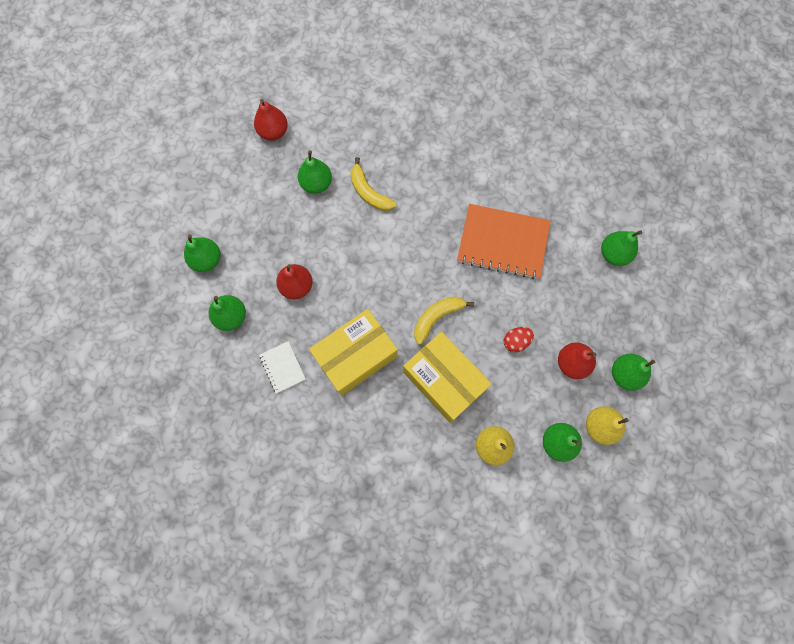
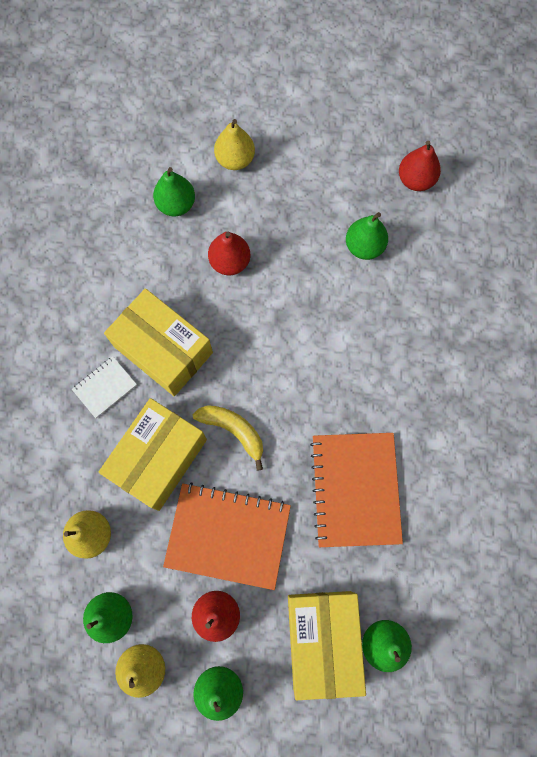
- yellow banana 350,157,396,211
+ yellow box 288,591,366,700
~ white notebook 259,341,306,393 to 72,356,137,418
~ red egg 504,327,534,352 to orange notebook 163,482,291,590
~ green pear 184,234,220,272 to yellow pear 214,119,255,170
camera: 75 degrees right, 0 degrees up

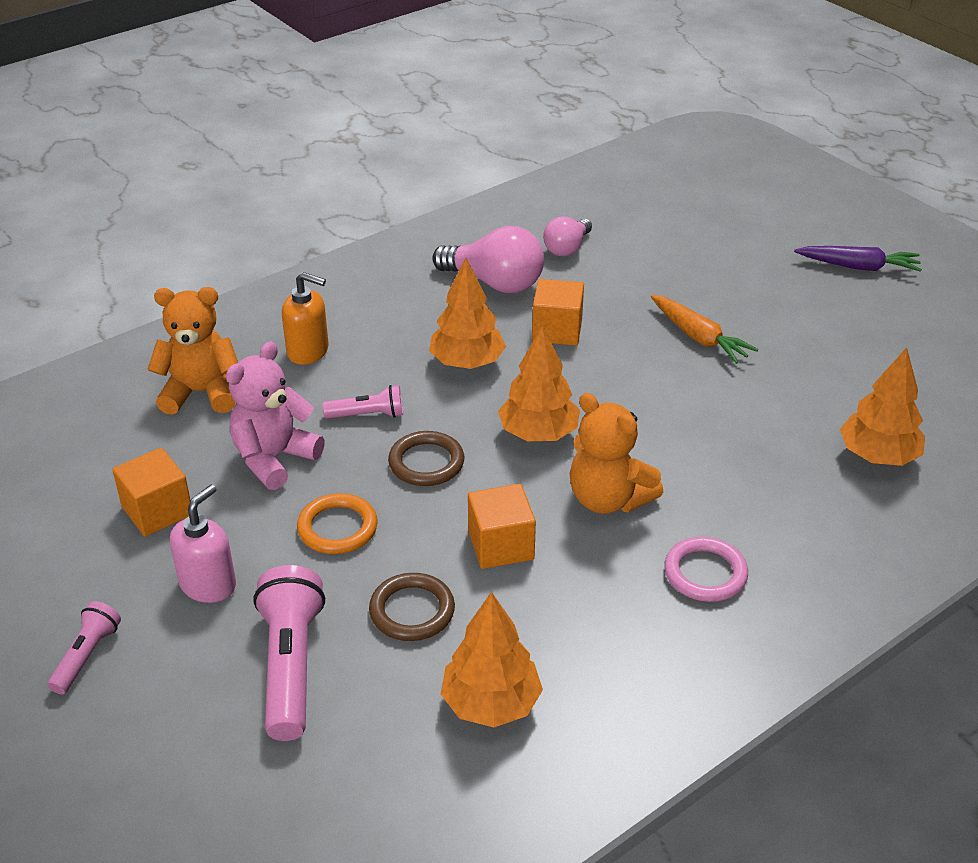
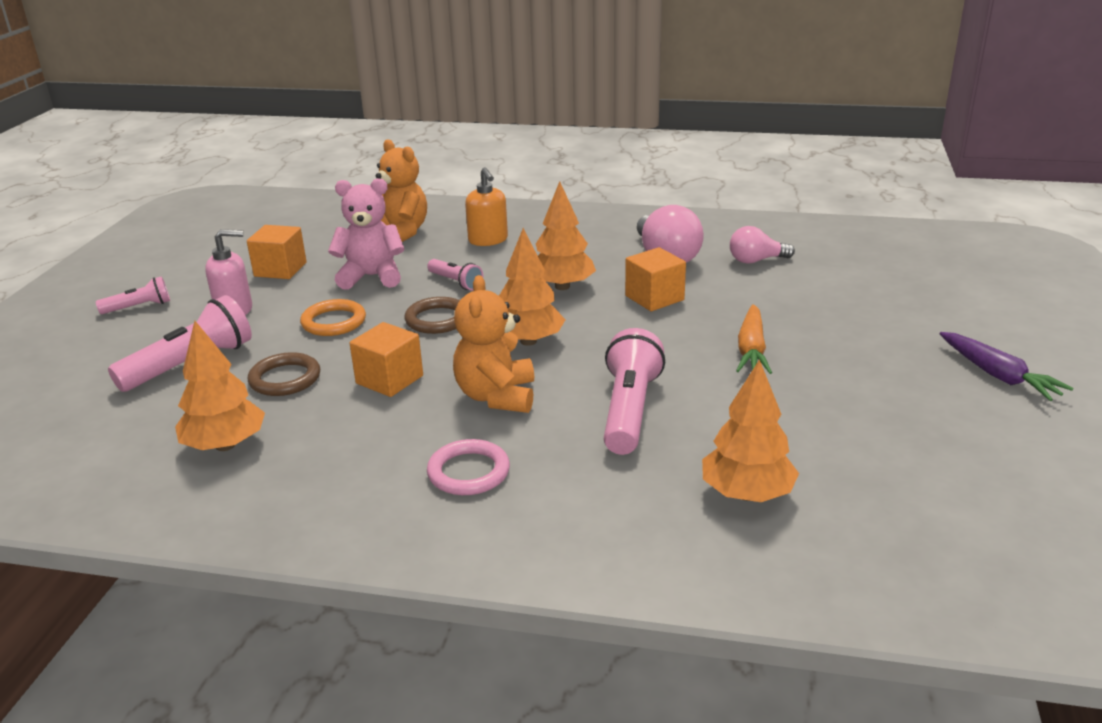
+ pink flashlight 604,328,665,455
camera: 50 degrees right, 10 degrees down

-.-.-

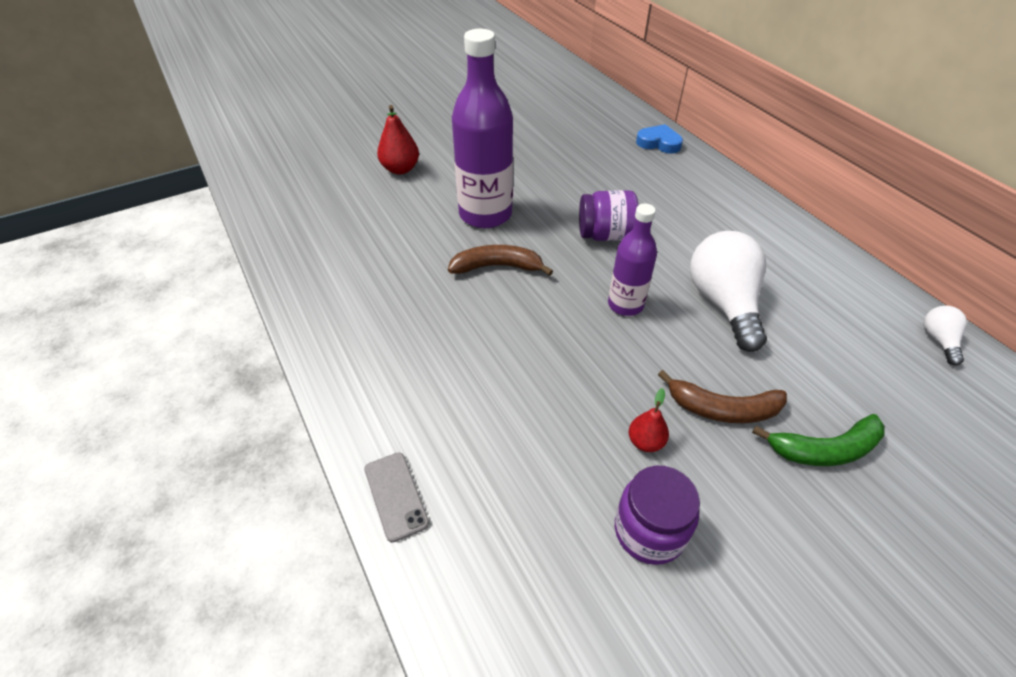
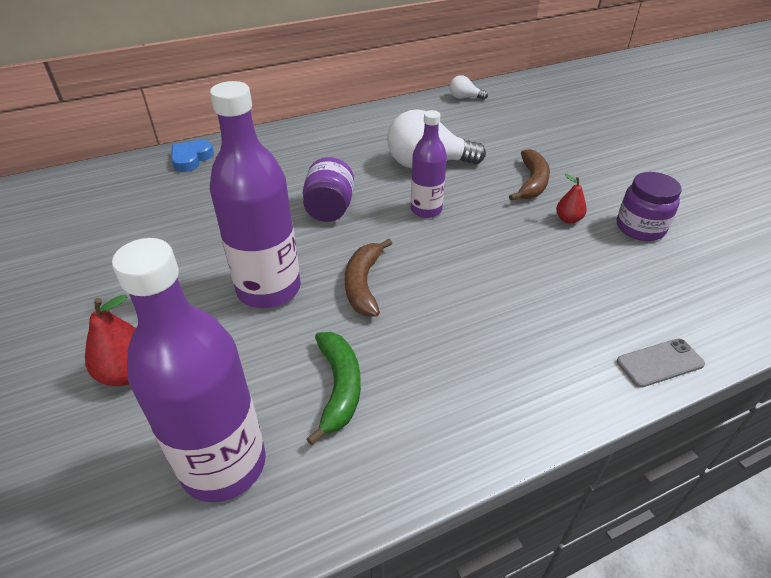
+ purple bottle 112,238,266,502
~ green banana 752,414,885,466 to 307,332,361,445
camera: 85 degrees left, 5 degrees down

-.-.-

→ WHAT TO WORK ON: Find every line above where the word "notebook" occurs, and copy that line.

→ TASK RESULT:
~ white notebook 259,341,306,393 to 72,356,137,418
~ red egg 504,327,534,352 to orange notebook 163,482,291,590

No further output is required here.